*Task brief*
Report only how many lines in the material contain "diode".
*** Opening of Data to process ***
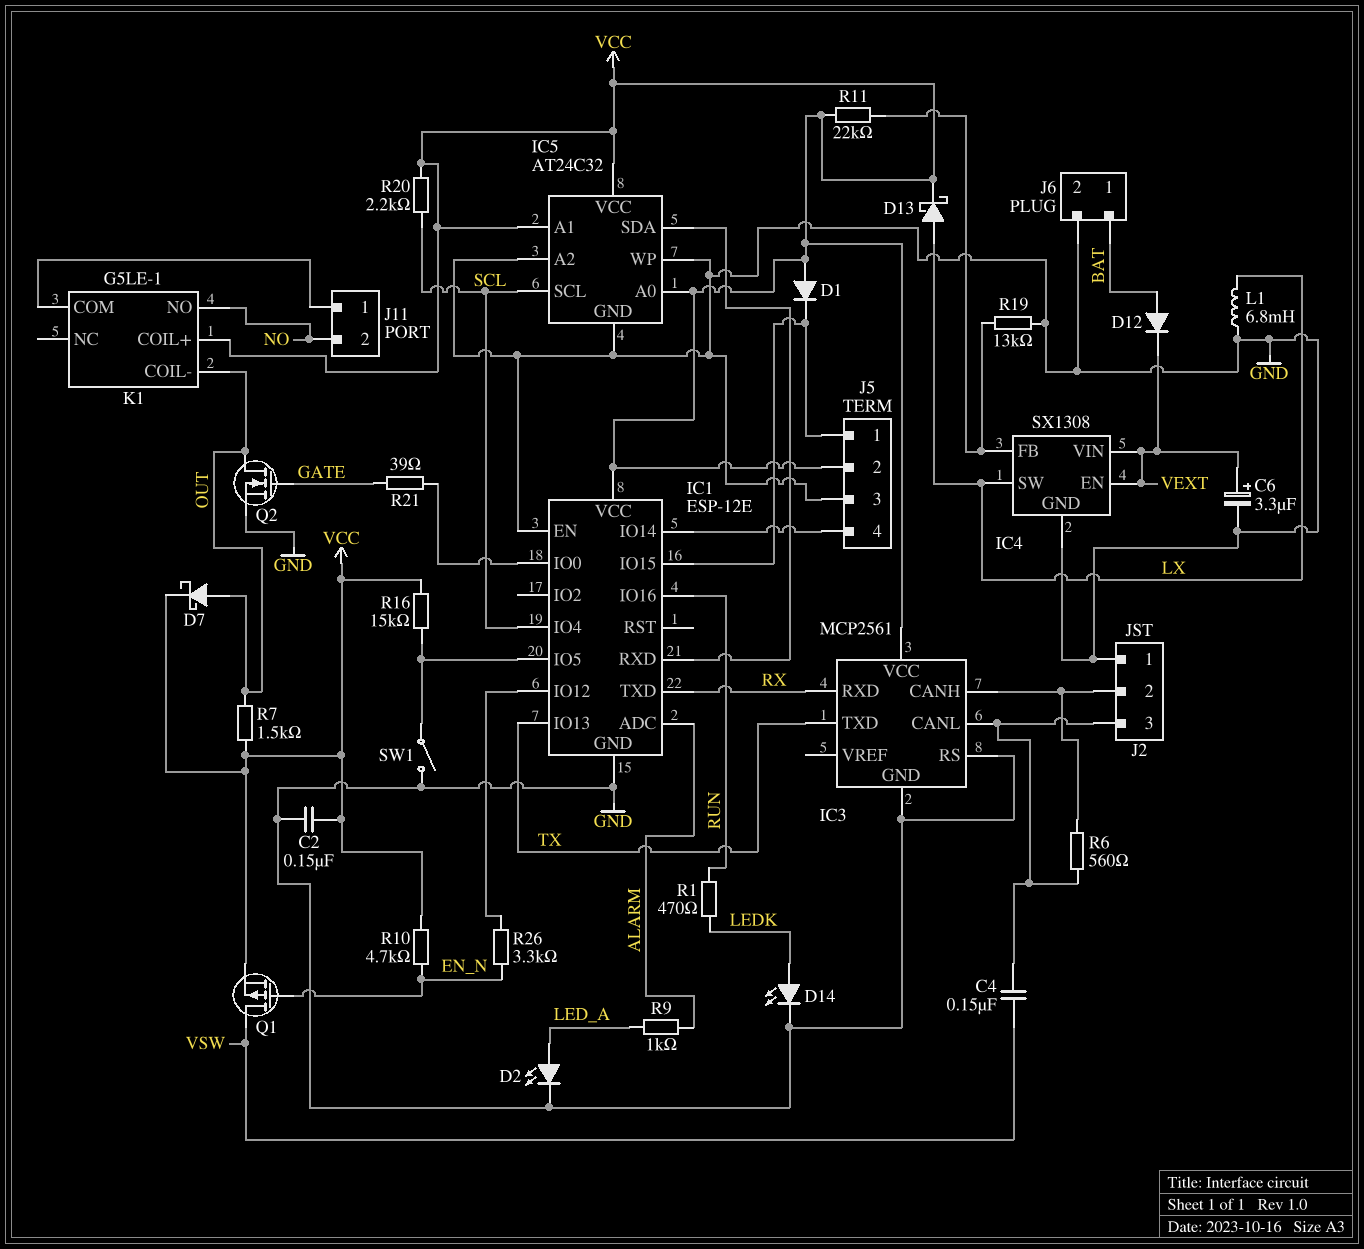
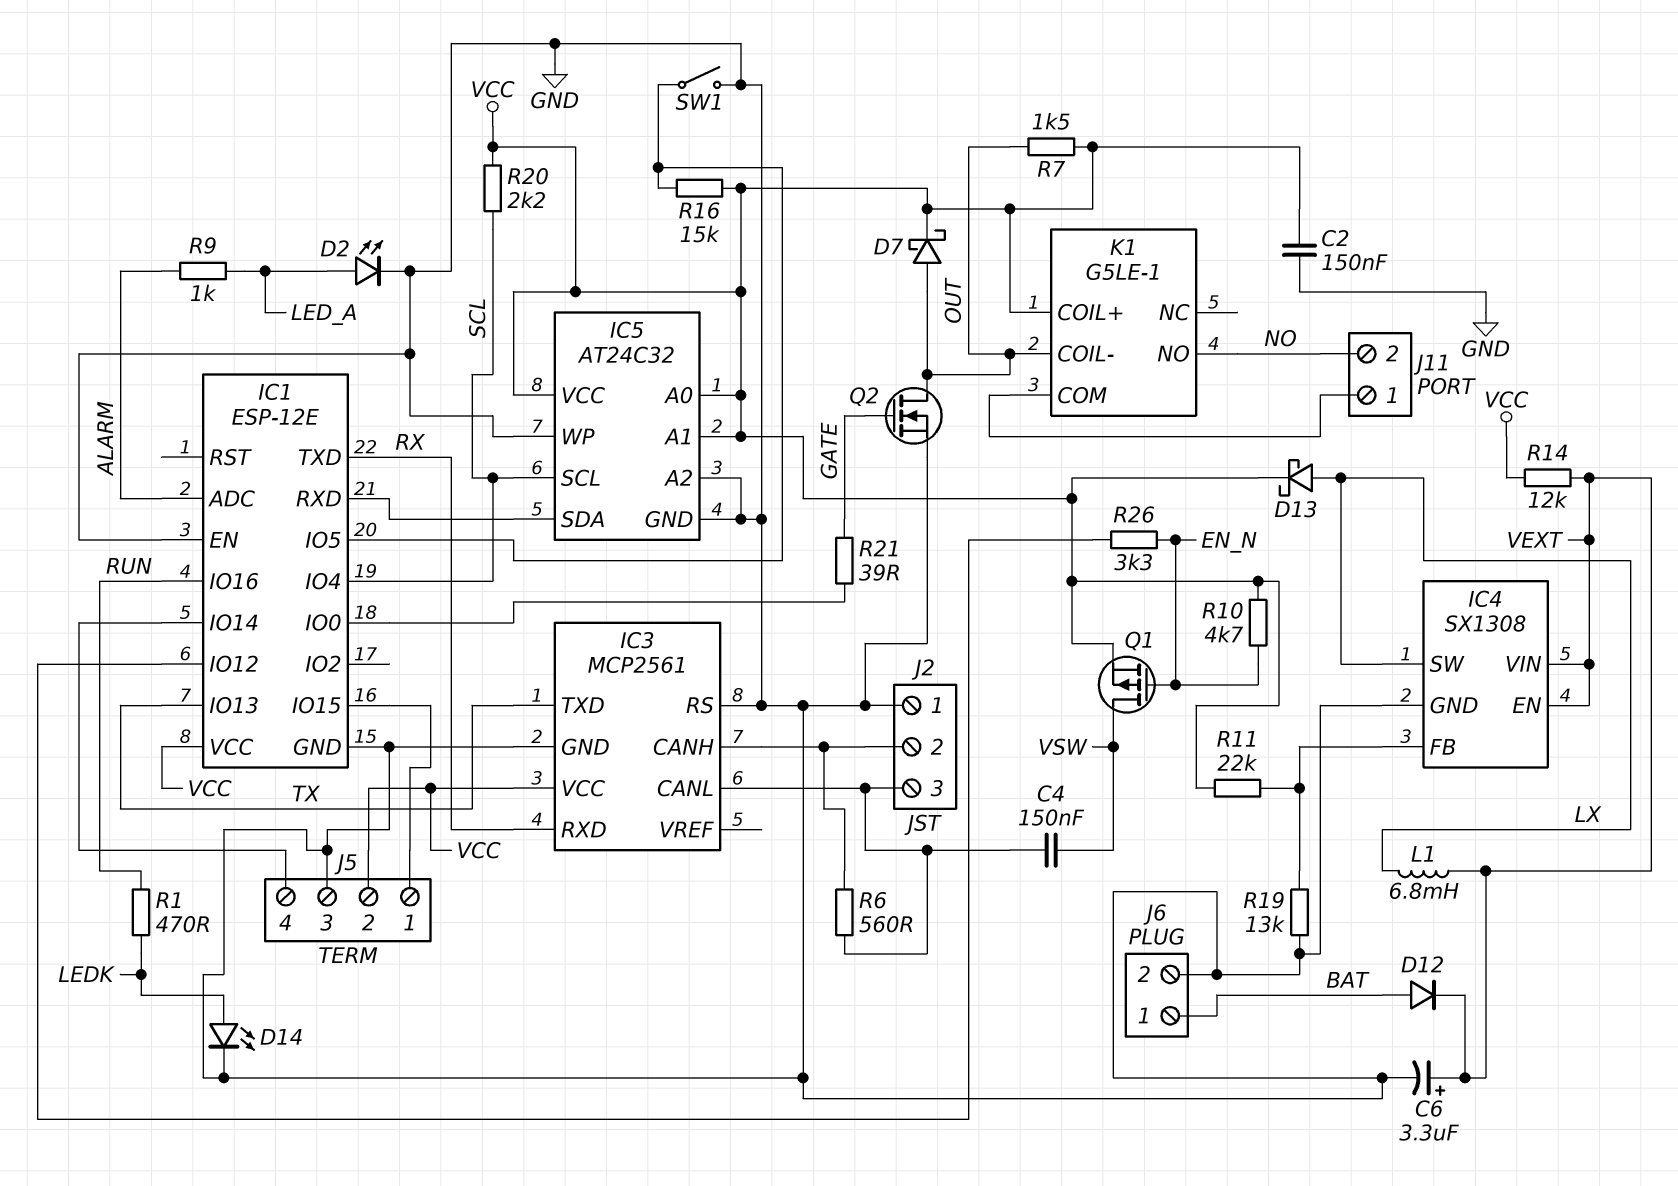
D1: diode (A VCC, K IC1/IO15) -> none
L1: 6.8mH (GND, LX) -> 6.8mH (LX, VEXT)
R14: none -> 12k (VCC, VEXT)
*** Close of Data to process ***
*** Opening of Data to process ***
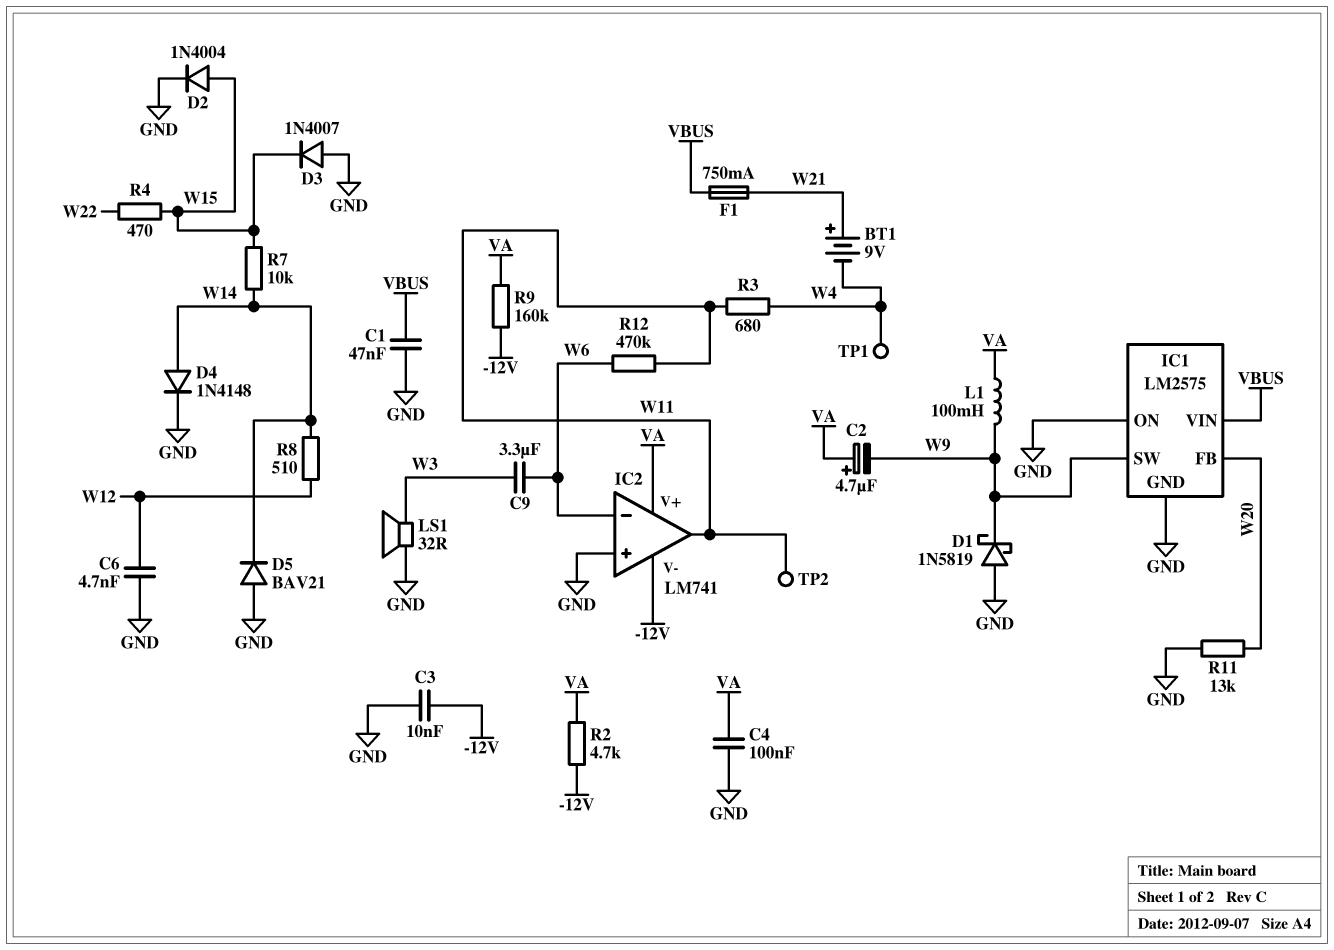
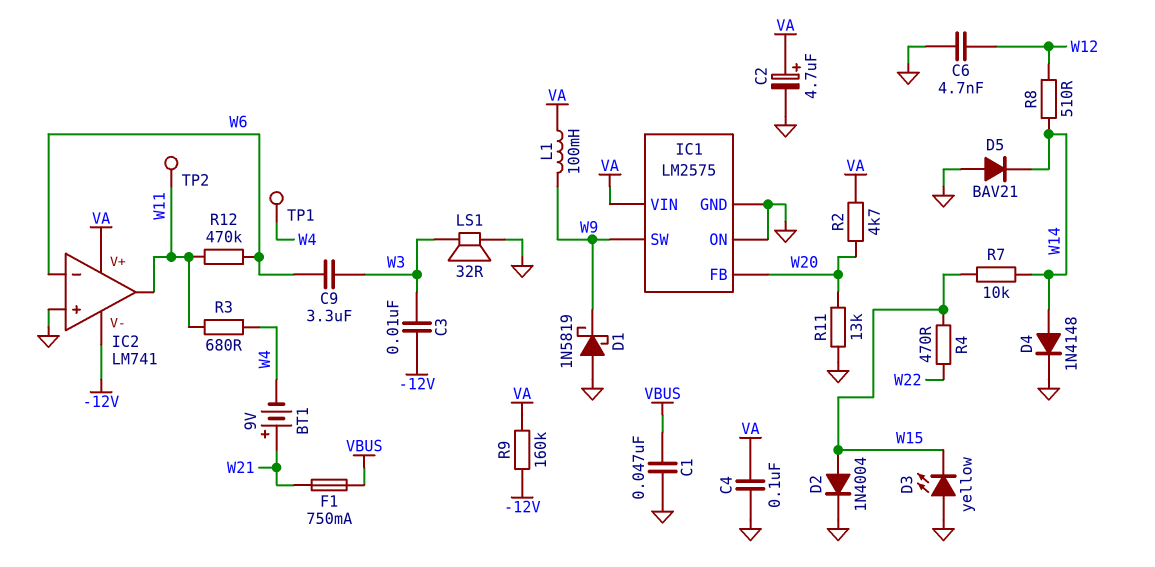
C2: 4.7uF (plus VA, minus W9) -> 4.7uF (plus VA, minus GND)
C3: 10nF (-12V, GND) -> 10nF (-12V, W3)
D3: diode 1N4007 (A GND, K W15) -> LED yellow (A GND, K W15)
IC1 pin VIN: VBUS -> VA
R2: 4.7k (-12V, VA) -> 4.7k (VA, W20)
*** Close of Data to process ***
*Expected output*
2